++++ RECORDS SHOWN ++++

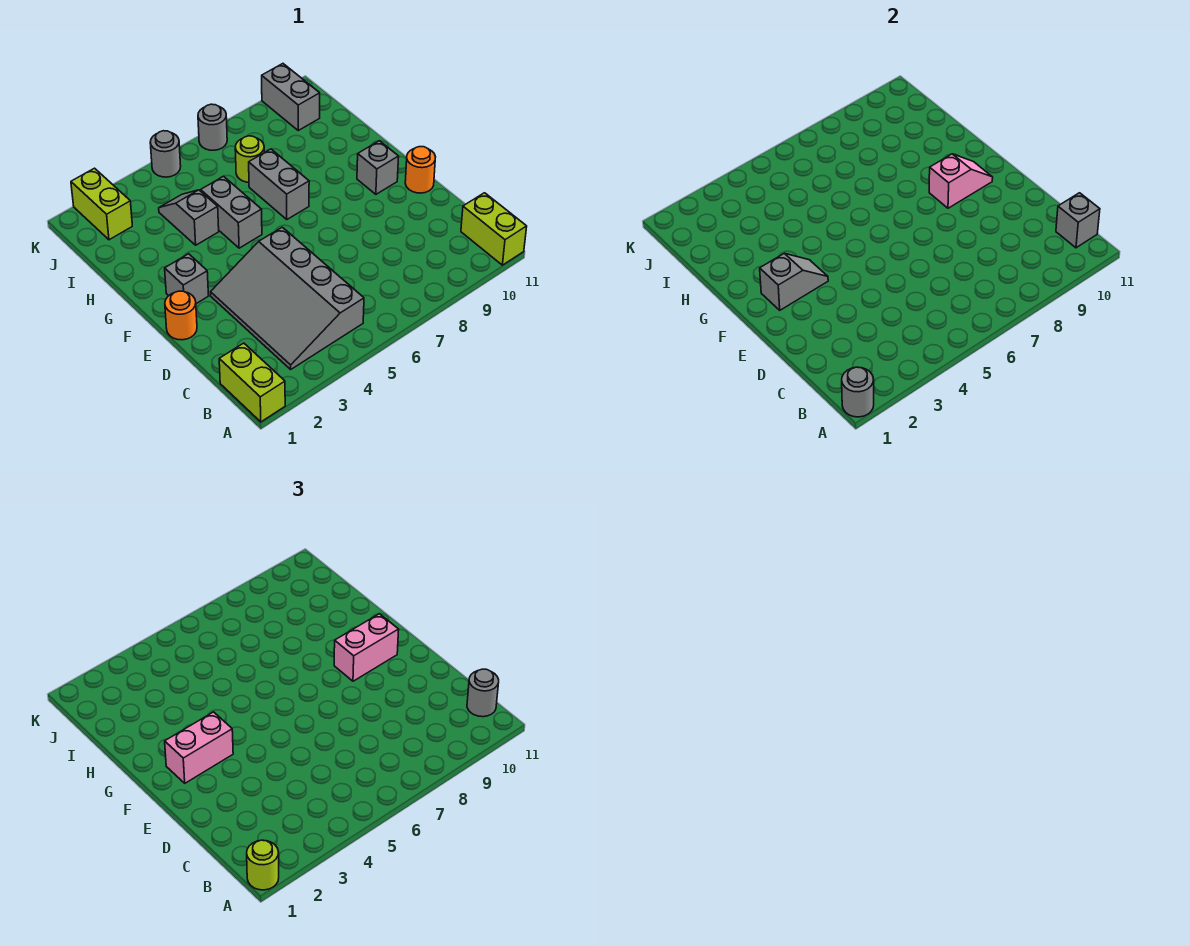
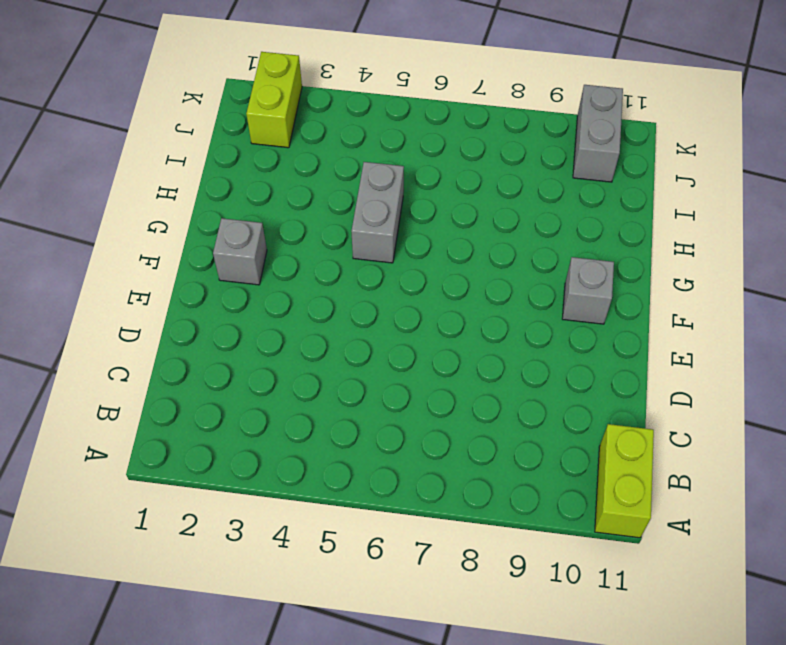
none -> lime 1x2 brick [219,343,285,422]
none -> grey 3x4 slope [211,227,364,369]
none -> orange 1x1 round brick [165,291,197,340]

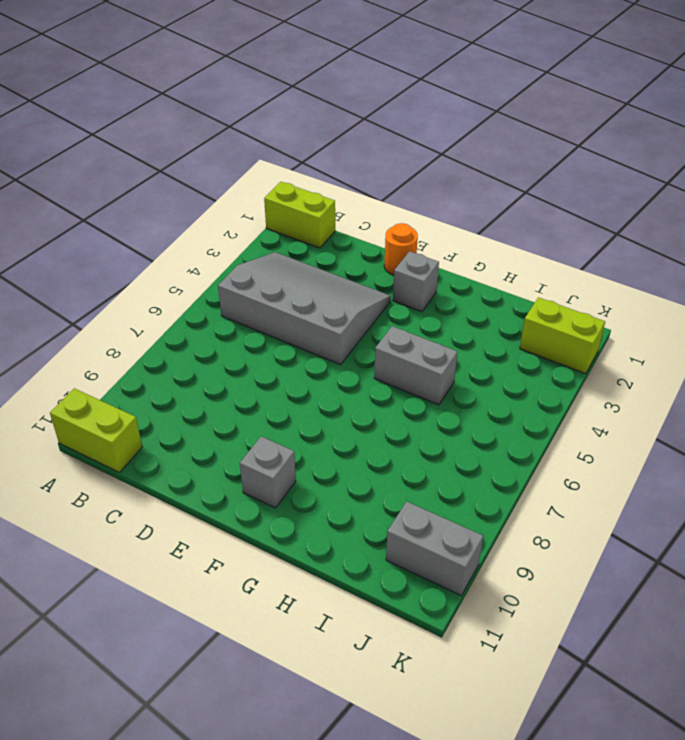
none -> orange 1x1 round brick [405,147,435,193]
none -> grey 1x2 brick [249,149,309,219]
none -> grey 1x2 slope [159,190,219,245]

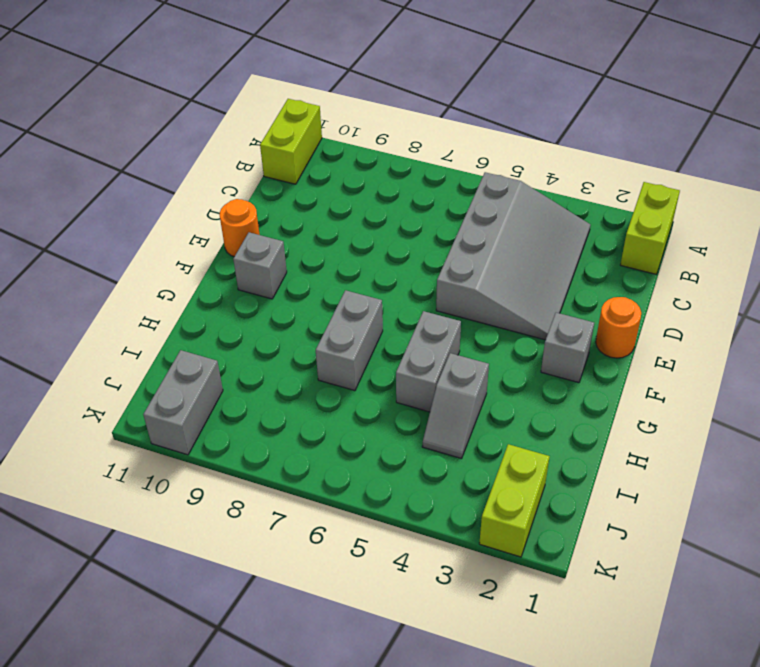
none -> lime 1x1 round brick [235,136,264,182]
none -> grey 1x1 round brick [150,131,181,177]
none -> grey 1x1 round brick [198,104,227,150]

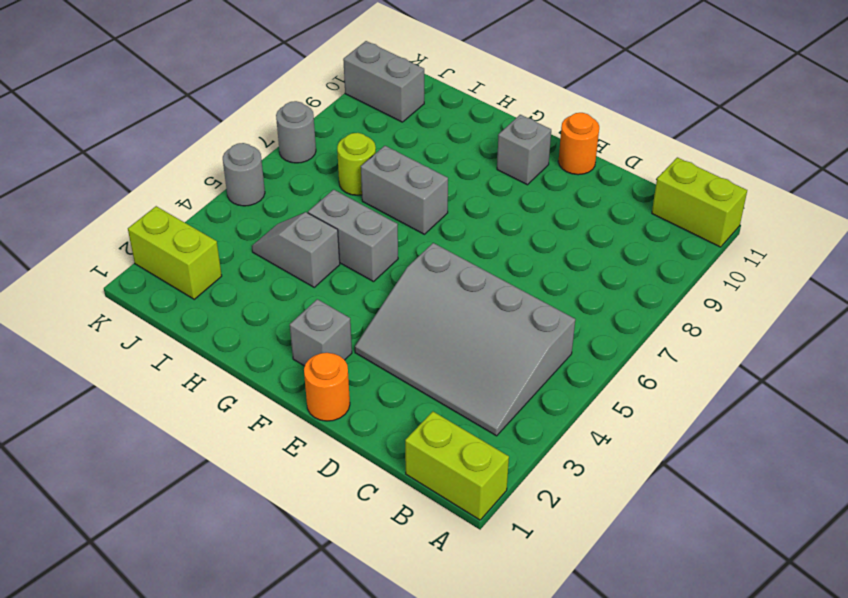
none -> grey 1x1 round brick [842,367,874,417]
none -> grey 1x1 brick [1056,193,1100,248]
none -> grey 1x2 slope [760,253,828,310]

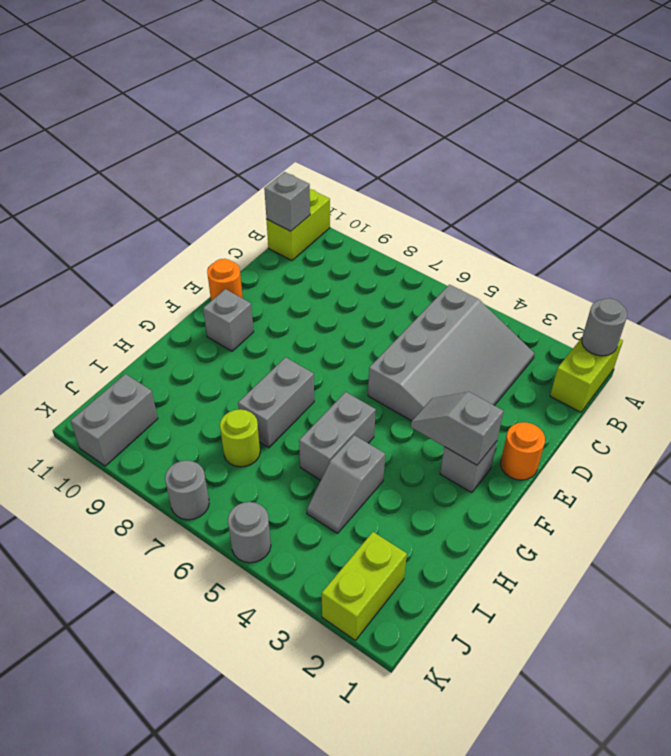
none -> pink 1x2 slope [929,154,993,208]
none -> lime 1x1 round brick [247,840,279,890]
none -> grey 1x1 round brick [467,669,499,717]

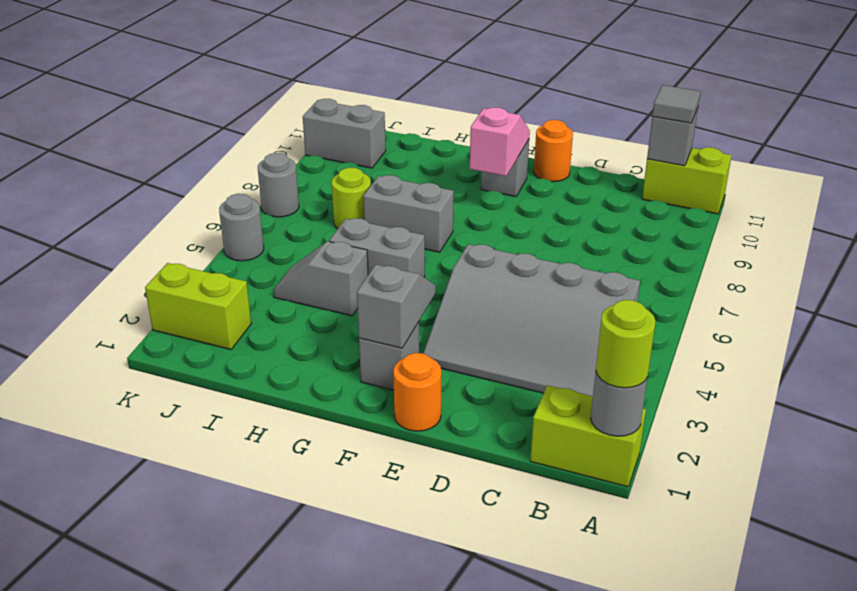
grey 1x1 tile [652,85,700,123] -> grey 1x1 round brick [467,669,499,717]
none -> pink 1x2 brick [165,712,233,783]
none -> pink 1x2 brick [334,614,399,681]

++++

▶ **WHAT NEEDS TO BE DONE**
Nothing but the lines from the start of the records through the line holding "none -> grey 1x1 brick [1056,193,1100,248]" should be printed, exactly as written and with the pictures left out.

▶ **TASK OUTPUT**
none -> lime 1x2 brick [219,343,285,422]
none -> grey 3x4 slope [211,227,364,369]
none -> orange 1x1 round brick [165,291,197,340]

none -> orange 1x1 round brick [405,147,435,193]
none -> grey 1x2 brick [249,149,309,219]
none -> grey 1x2 slope [159,190,219,245]

none -> lime 1x1 round brick [235,136,264,182]
none -> grey 1x1 round brick [150,131,181,177]
none -> grey 1x1 round brick [198,104,227,150]

none -> grey 1x1 round brick [842,367,874,417]
none -> grey 1x1 brick [1056,193,1100,248]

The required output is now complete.